## What you need to do
Only the lines from the one containing "yellow hammer [307,257,364,324]" through the last line of the material should be returned, each exactly as it stands.

## Available data
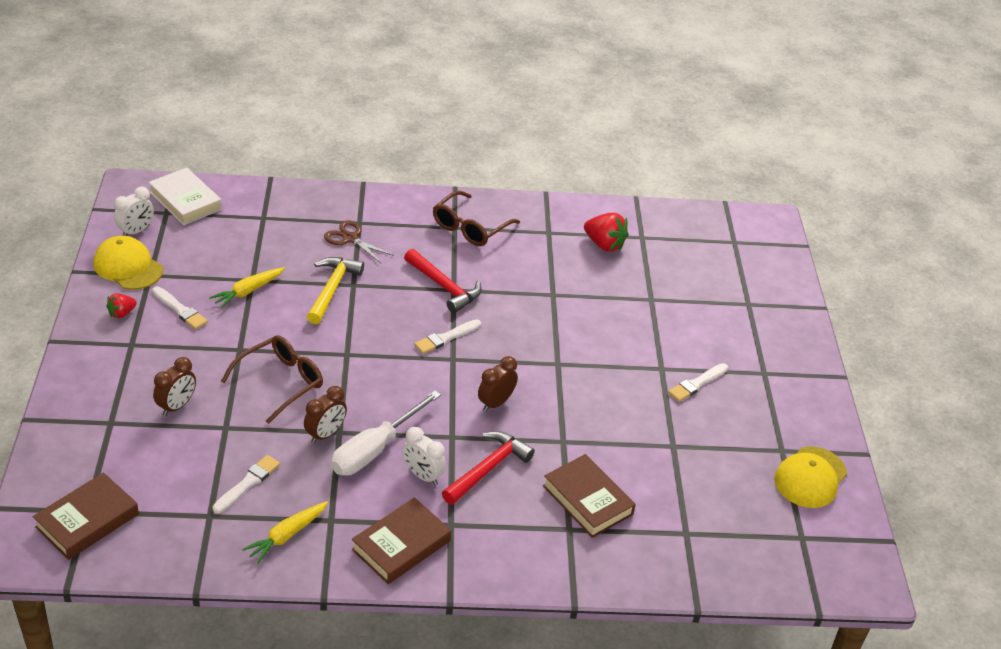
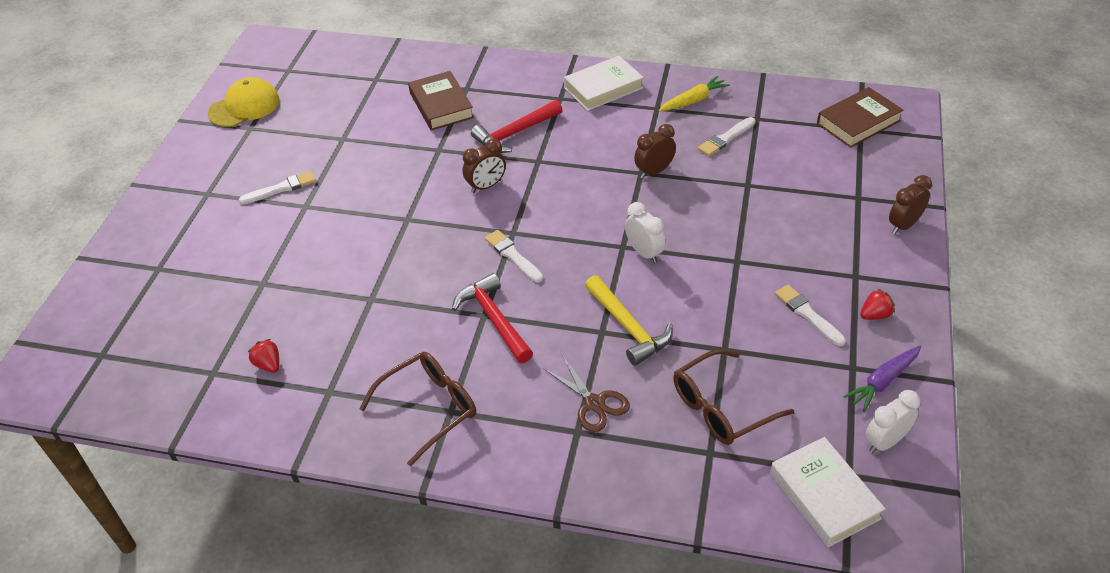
camera: 160 degrees left, 5 degrees up
yellow cap [93,236,163,290] -> purple carrot [843,345,921,412]
brown clock [153,357,196,416] -> brown clock moved to [889,175,932,234]
yellow carrot [209,267,285,308] -> none
brown glasses [221,335,323,424] -> brown glasses moved to [673,349,794,445]
yellow hammer [307,257,364,324] -> yellow hammer turned 60 degrees counterclockwise [585,275,673,366]
white screwdriver [331,391,441,475] -> none
brown book [352,497,451,584] -> white book [564,56,644,111]
white clock [402,427,446,485] -> white clock moved to [625,202,666,263]
white brush [414,319,481,354] -> white brush turned 105 degrees counterclockwise [485,230,543,283]
red strawberry [584,213,629,252] -> red strawberry [248,339,279,373], size x0.59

## Reply to the task
yellow hammer [307,257,364,324] -> yellow hammer turned 60 degrees counterclockwise [585,275,673,366]
white screwdriver [331,391,441,475] -> none
brown book [352,497,451,584] -> white book [564,56,644,111]
white clock [402,427,446,485] -> white clock moved to [625,202,666,263]
white brush [414,319,481,354] -> white brush turned 105 degrees counterclockwise [485,230,543,283]
red strawberry [584,213,629,252] -> red strawberry [248,339,279,373], size x0.59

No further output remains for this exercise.